Recorded data:
<<<<
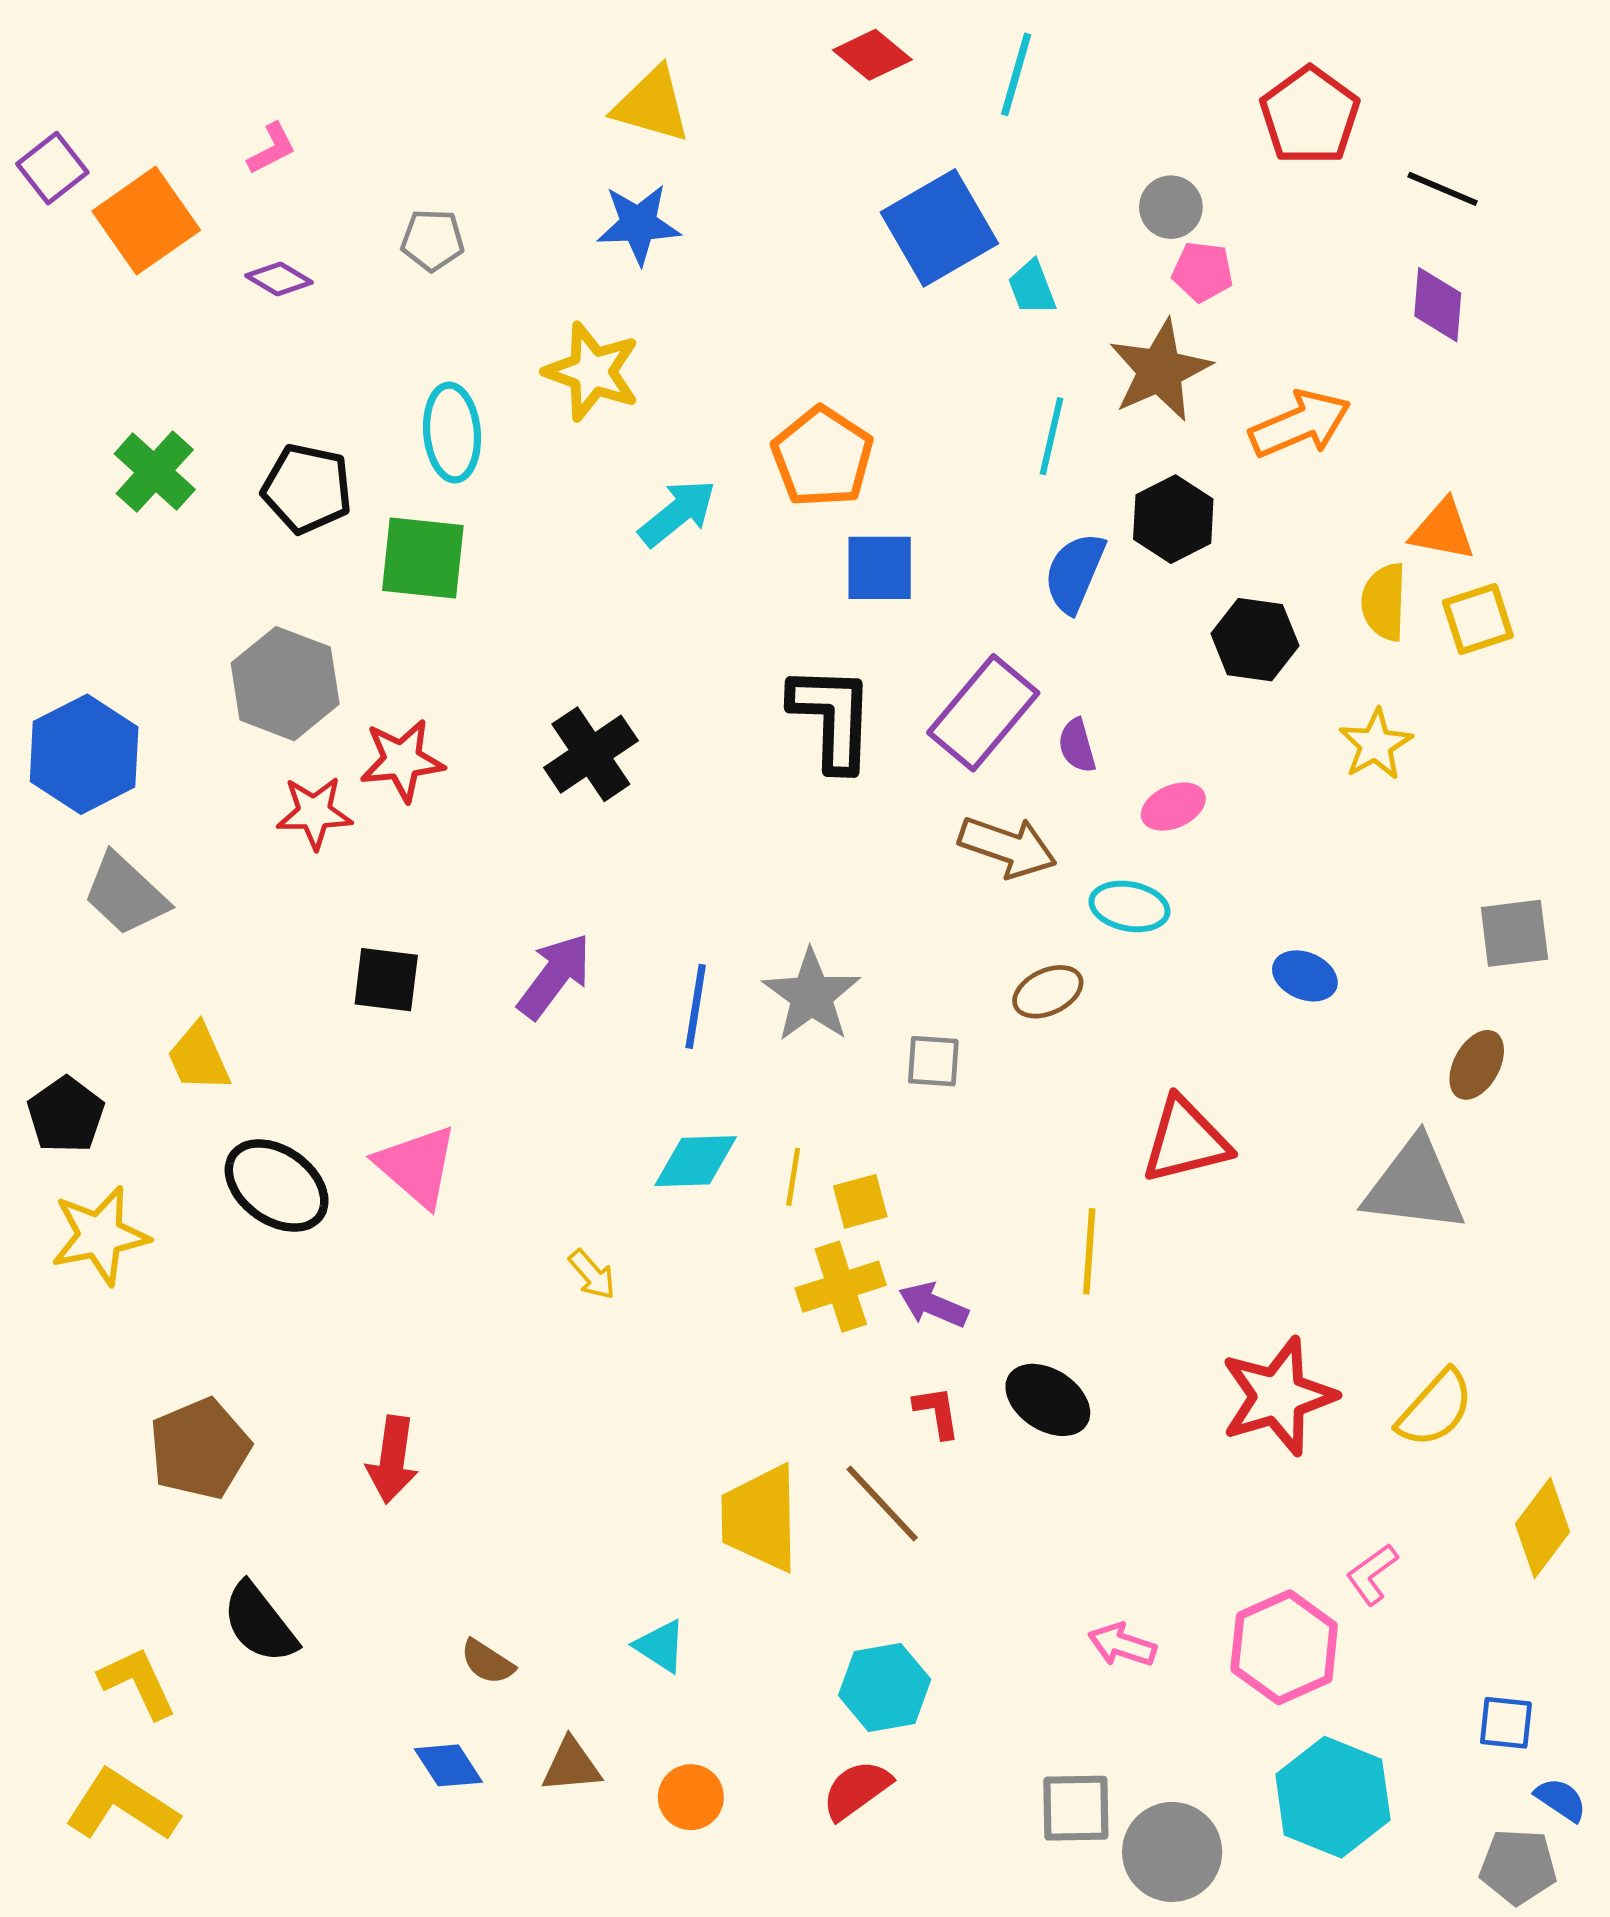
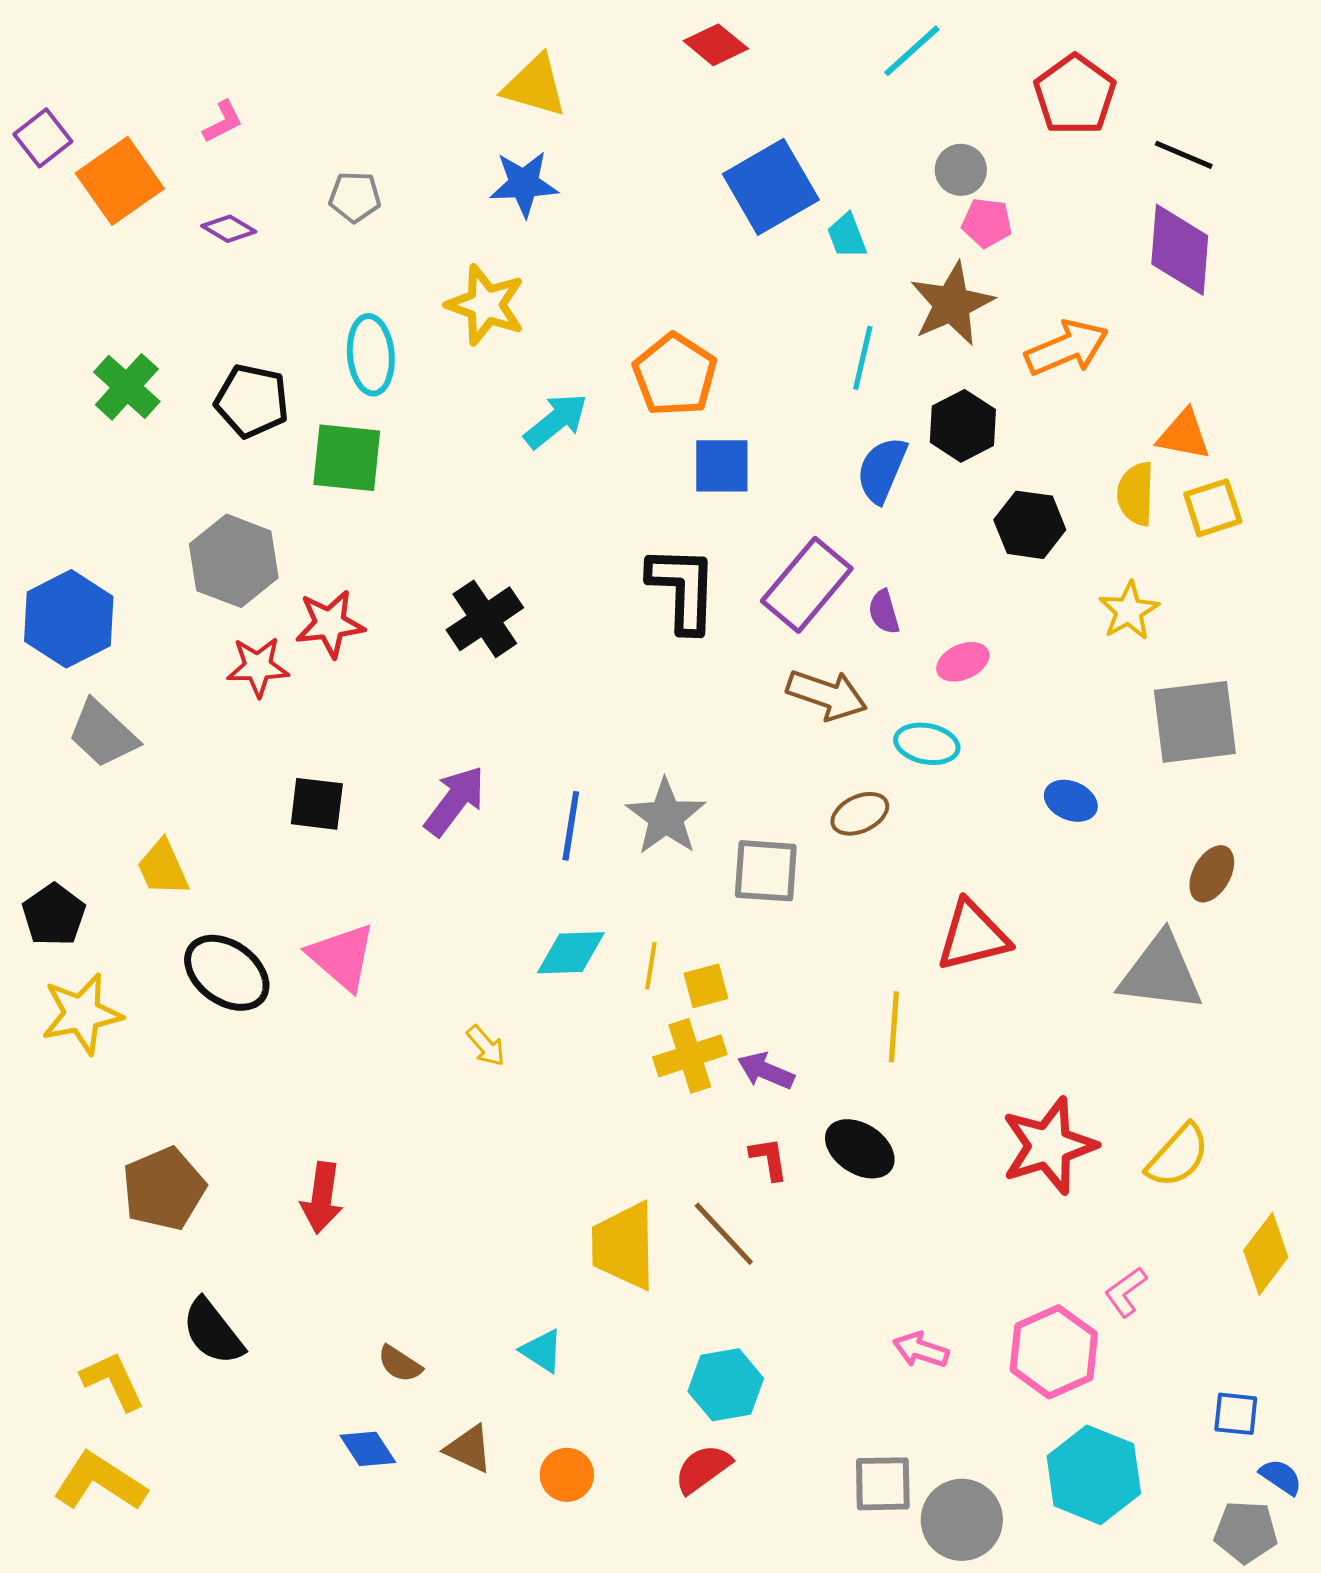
cyan line: (1016, 74) -> (912, 51), moved, turned 32
purple diamond: (1438, 305) -> (1180, 250), size x1.5
gray square: (1514, 933) -> (1195, 722), moved, size x1.5
gray square: (933, 1061) -> (766, 871), size x1.5
brown triangle: (571, 1765) -> (469, 1449), turned 30

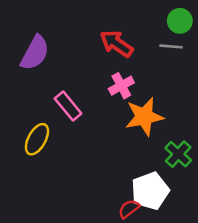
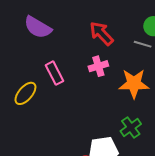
purple semicircle: (35, 53) -> (38, 27), turned 80
orange star: (144, 117) -> (134, 84), moved

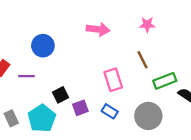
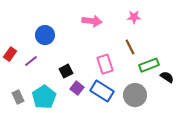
purple line: (27, 76) -> (31, 61), turned -40
black square: (60, 95) -> (66, 71), moved
purple square: (80, 108) -> (77, 88), turned -32
blue rectangle: (110, 111) -> (102, 91), size x1.6

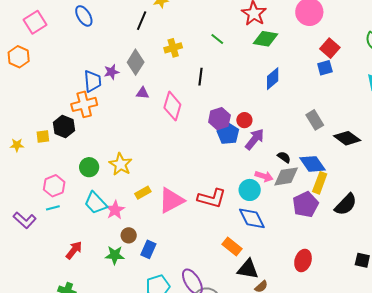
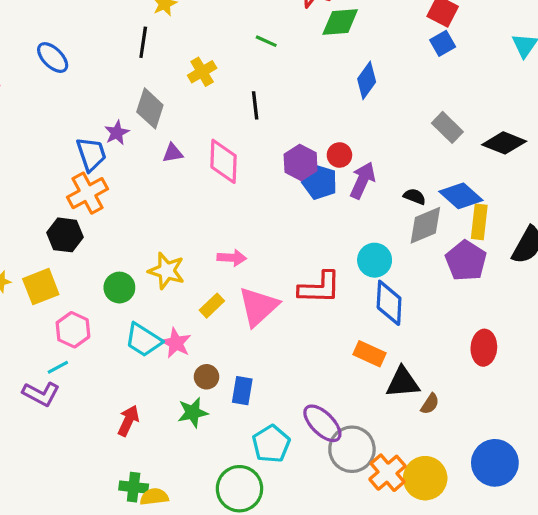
yellow square: (43, 137) -> (41, 287), moved, size x1.6
pink arrow: (264, 176) -> (232, 258), moved
cyan line: (53, 208) -> (58, 367), moved
blue diamond: (252, 218) -> (389, 303), turned 44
>>>>
• **About this exercise**
Among the entries, how many lines carry "moved"? Reply with a number and nothing else.

• **Answer space**
7